Input material start

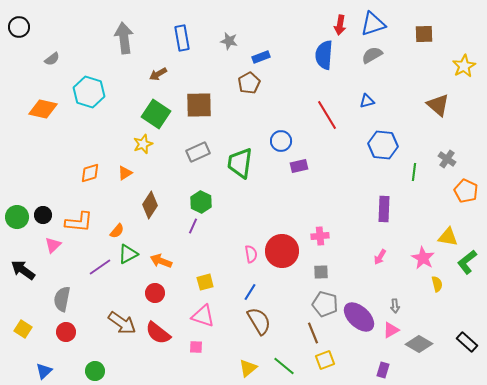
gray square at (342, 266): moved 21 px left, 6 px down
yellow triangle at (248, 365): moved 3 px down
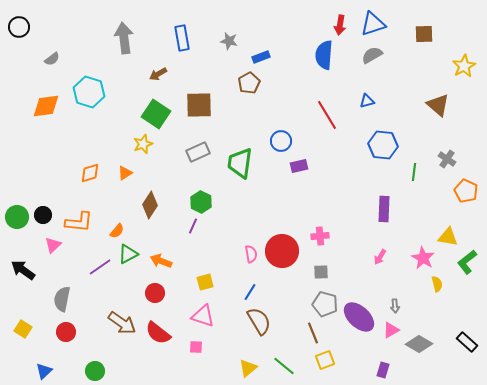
orange diamond at (43, 109): moved 3 px right, 3 px up; rotated 20 degrees counterclockwise
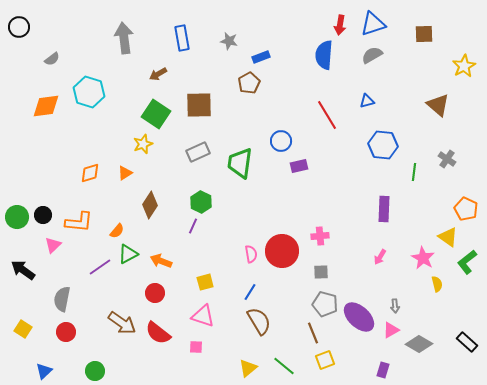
orange pentagon at (466, 191): moved 18 px down
yellow triangle at (448, 237): rotated 25 degrees clockwise
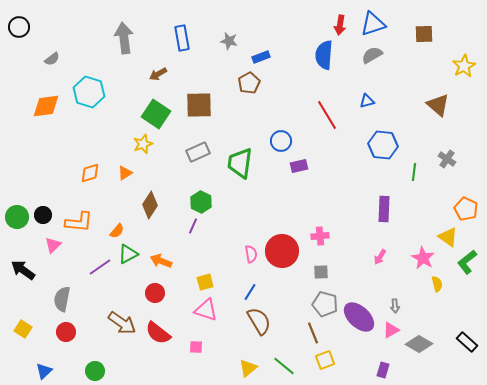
pink triangle at (203, 316): moved 3 px right, 6 px up
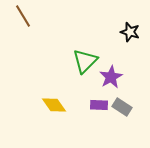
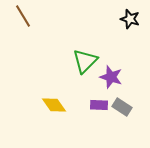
black star: moved 13 px up
purple star: rotated 25 degrees counterclockwise
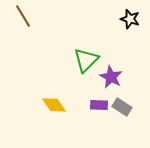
green triangle: moved 1 px right, 1 px up
purple star: rotated 10 degrees clockwise
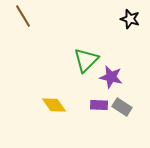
purple star: rotated 15 degrees counterclockwise
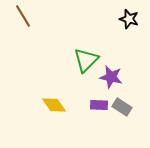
black star: moved 1 px left
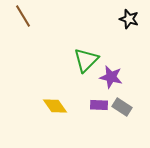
yellow diamond: moved 1 px right, 1 px down
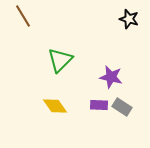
green triangle: moved 26 px left
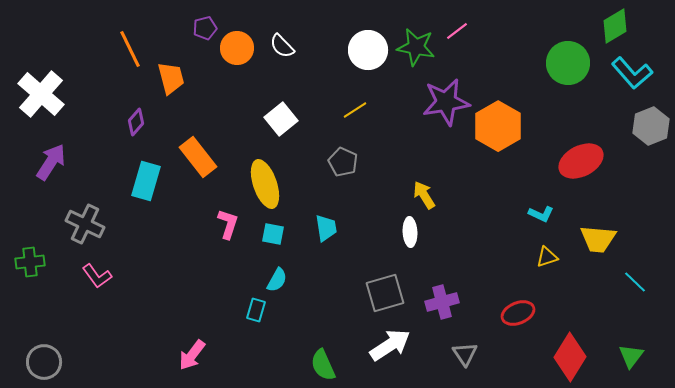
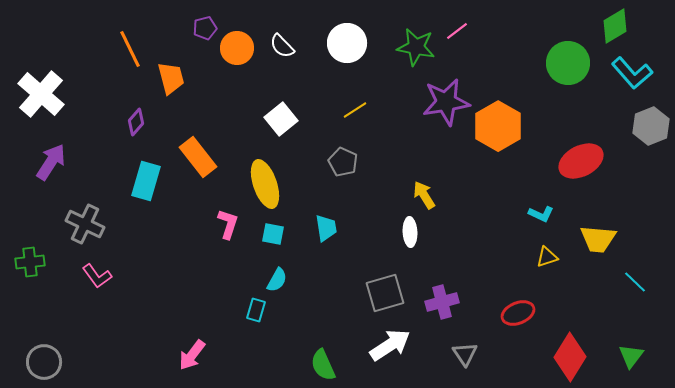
white circle at (368, 50): moved 21 px left, 7 px up
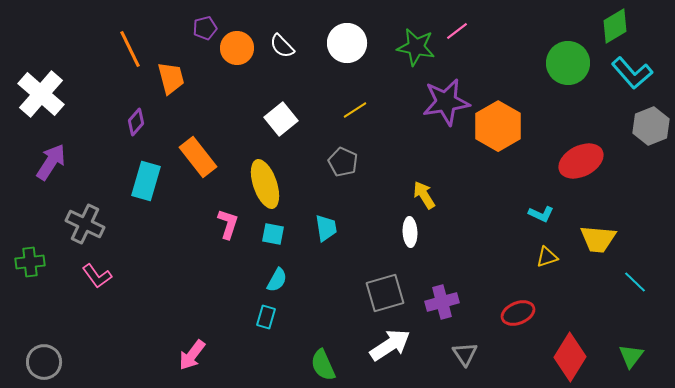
cyan rectangle at (256, 310): moved 10 px right, 7 px down
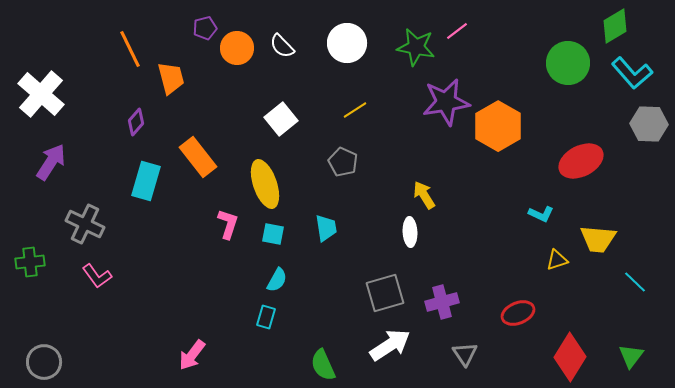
gray hexagon at (651, 126): moved 2 px left, 2 px up; rotated 24 degrees clockwise
yellow triangle at (547, 257): moved 10 px right, 3 px down
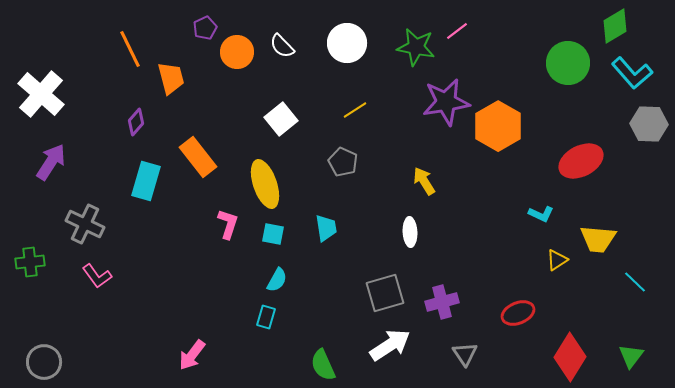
purple pentagon at (205, 28): rotated 10 degrees counterclockwise
orange circle at (237, 48): moved 4 px down
yellow arrow at (424, 195): moved 14 px up
yellow triangle at (557, 260): rotated 15 degrees counterclockwise
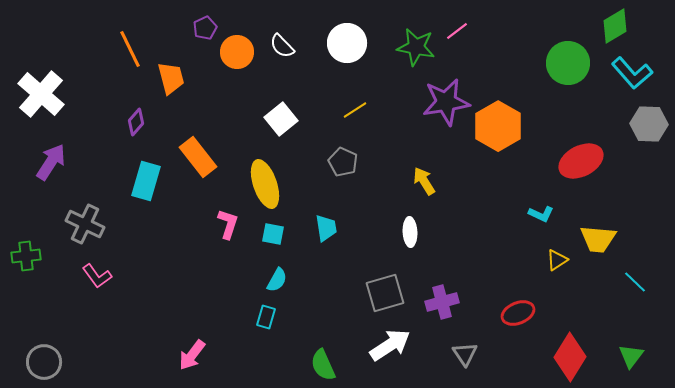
green cross at (30, 262): moved 4 px left, 6 px up
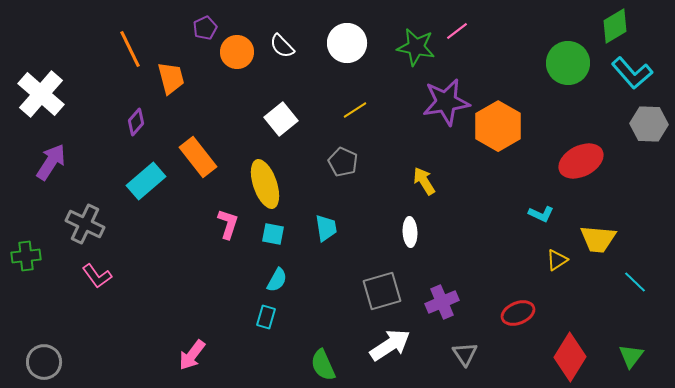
cyan rectangle at (146, 181): rotated 33 degrees clockwise
gray square at (385, 293): moved 3 px left, 2 px up
purple cross at (442, 302): rotated 8 degrees counterclockwise
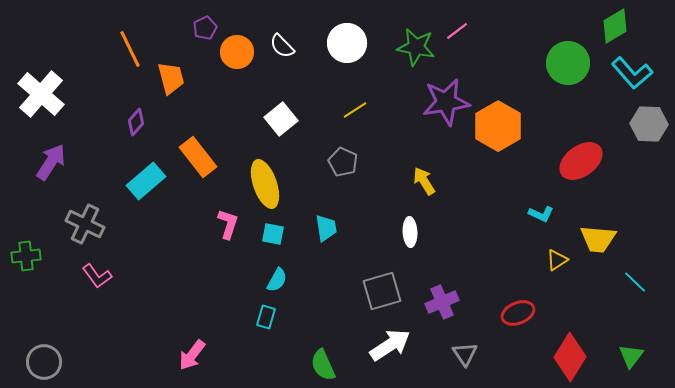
red ellipse at (581, 161): rotated 9 degrees counterclockwise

Input material end

Task prompt: Copy everything in the records from the line containing "orange pentagon at" down to the line containing "purple star: rotated 25", including both of those lines. Leave the pictures out of your copy.

Result of the exercise:
orange pentagon at (466, 191): moved 18 px down
yellow triangle at (448, 237): rotated 25 degrees clockwise
pink triangle at (203, 316): moved 3 px right, 6 px up
black star: moved 13 px up
purple star: rotated 25 degrees counterclockwise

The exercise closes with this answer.